(Extracted material):
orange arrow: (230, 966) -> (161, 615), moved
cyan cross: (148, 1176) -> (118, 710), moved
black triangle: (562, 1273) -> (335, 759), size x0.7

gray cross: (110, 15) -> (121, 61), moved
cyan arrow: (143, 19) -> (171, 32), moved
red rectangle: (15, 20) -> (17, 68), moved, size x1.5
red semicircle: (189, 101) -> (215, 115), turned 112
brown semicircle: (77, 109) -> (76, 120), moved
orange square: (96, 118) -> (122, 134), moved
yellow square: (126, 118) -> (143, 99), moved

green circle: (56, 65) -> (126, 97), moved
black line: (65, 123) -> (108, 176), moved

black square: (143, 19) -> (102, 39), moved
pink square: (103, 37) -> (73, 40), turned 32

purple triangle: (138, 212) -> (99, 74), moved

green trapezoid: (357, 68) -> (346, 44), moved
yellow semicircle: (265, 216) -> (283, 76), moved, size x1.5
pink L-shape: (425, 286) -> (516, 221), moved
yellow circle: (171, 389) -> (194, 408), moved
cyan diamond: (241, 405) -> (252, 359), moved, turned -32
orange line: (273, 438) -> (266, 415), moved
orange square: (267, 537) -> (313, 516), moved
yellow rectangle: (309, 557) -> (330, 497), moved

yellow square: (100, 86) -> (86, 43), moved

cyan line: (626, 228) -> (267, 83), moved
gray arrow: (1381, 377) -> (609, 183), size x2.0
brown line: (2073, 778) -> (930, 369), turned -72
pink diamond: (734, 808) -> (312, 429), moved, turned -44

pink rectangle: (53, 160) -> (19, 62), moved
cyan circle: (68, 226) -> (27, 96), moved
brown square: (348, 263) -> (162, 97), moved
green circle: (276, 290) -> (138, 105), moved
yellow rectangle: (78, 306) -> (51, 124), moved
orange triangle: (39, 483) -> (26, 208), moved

(What the task requires):
Write down only the closing run of lines: the one containing "cyan circle: (68, 226) -> (27, 96), moved" and every line after it to the end of the entries, exactly.

(Answer box):
cyan circle: (68, 226) -> (27, 96), moved
brown square: (348, 263) -> (162, 97), moved
green circle: (276, 290) -> (138, 105), moved
yellow rectangle: (78, 306) -> (51, 124), moved
orange triangle: (39, 483) -> (26, 208), moved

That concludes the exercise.